[Data entries]
■ ■ ■ ■ ■

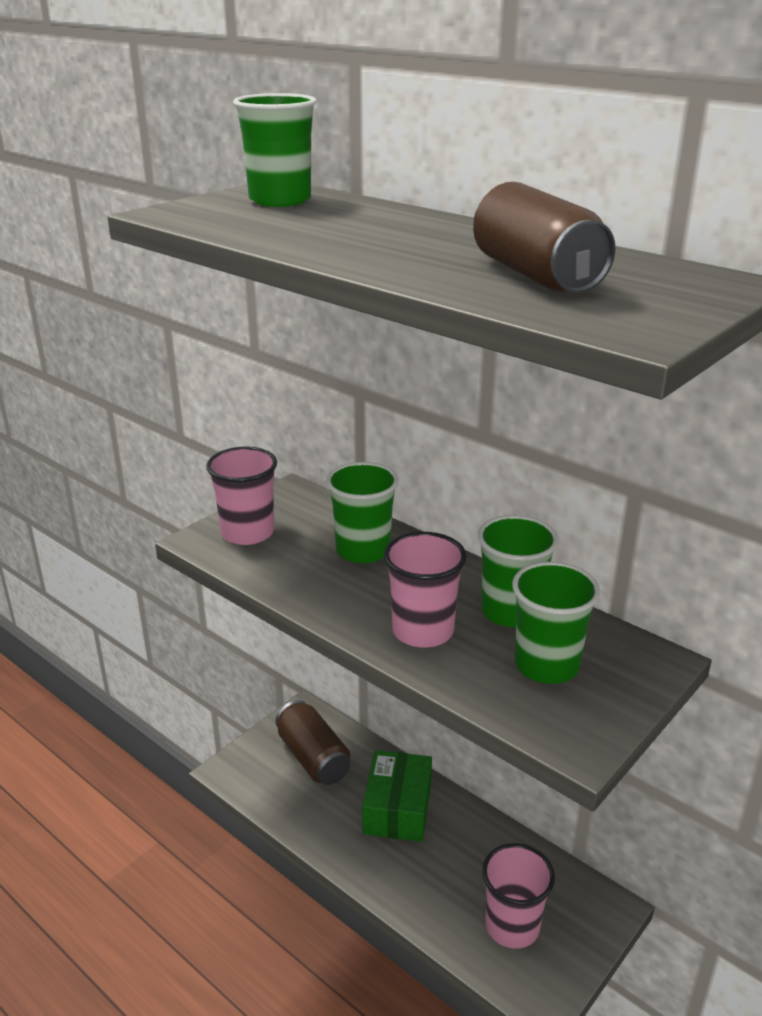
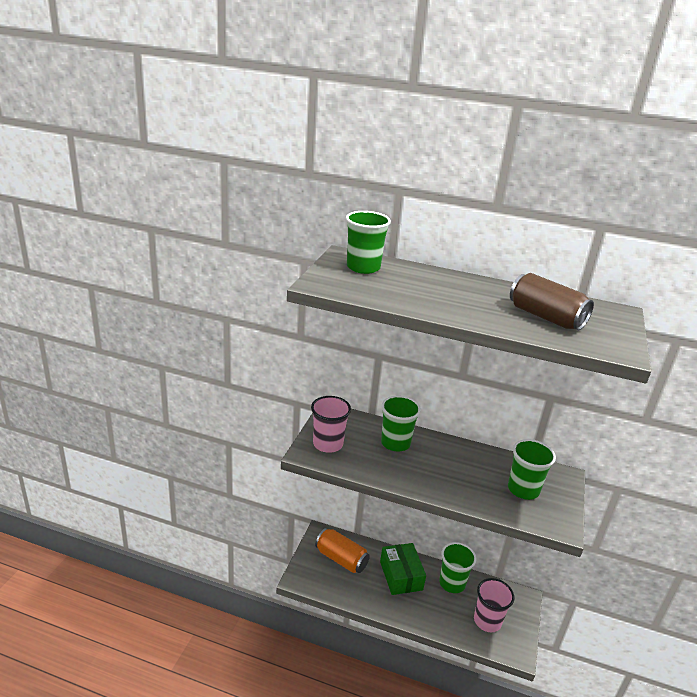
camera: 25 degrees left, 0 degrees up
brown can [275,700,351,785] -> orange can [315,528,370,573]
pink cup [384,532,467,647] -> none
green cup [478,515,558,627] -> green cup moved to [439,542,476,593]

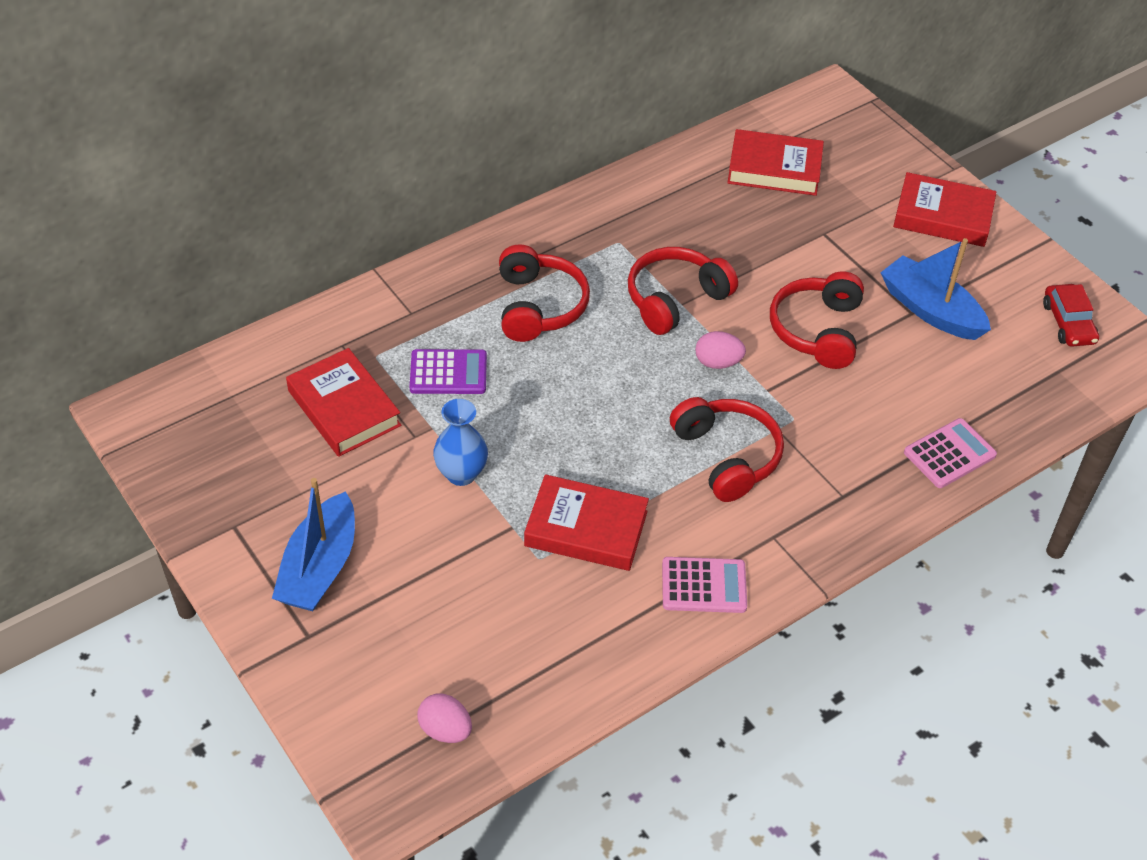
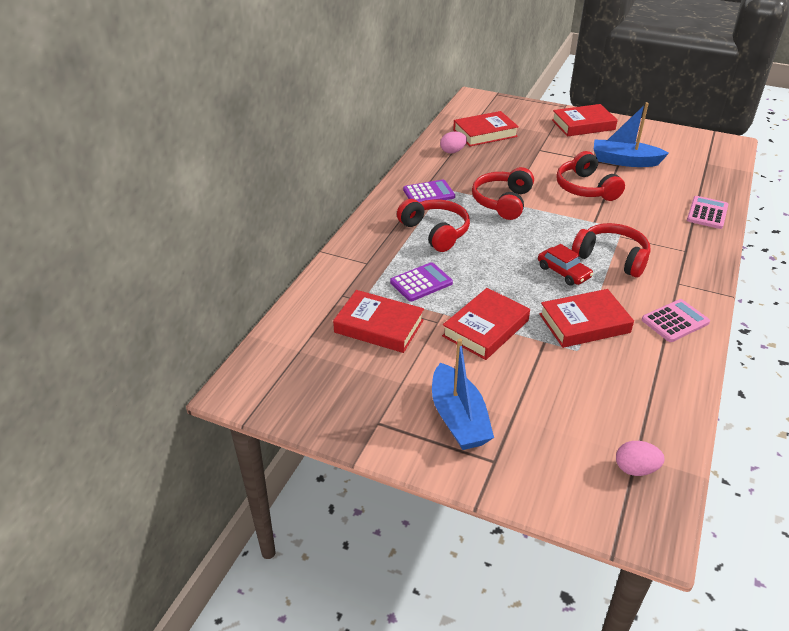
camera: 30 degrees left, 10 degrees down
blue vase [433,399,488,486] -> red book [442,288,530,360]
pink egg [695,331,746,369] -> pink egg moved to [440,131,467,153]
red car [1043,284,1099,347] -> red car moved to [538,244,593,286]
none -> purple calculator [403,179,455,202]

■ ■ ■ ■ ■

Print exactly the lines running from the start of the entries above to the line with "camera: 30 degrees left, 10 degrees down", both included; leave out any pictures.

Task answer:
camera: 25 degrees left, 0 degrees up
brown can [275,700,351,785] -> orange can [315,528,370,573]
pink cup [384,532,467,647] -> none
green cup [478,515,558,627] -> green cup moved to [439,542,476,593]

camera: 30 degrees left, 10 degrees down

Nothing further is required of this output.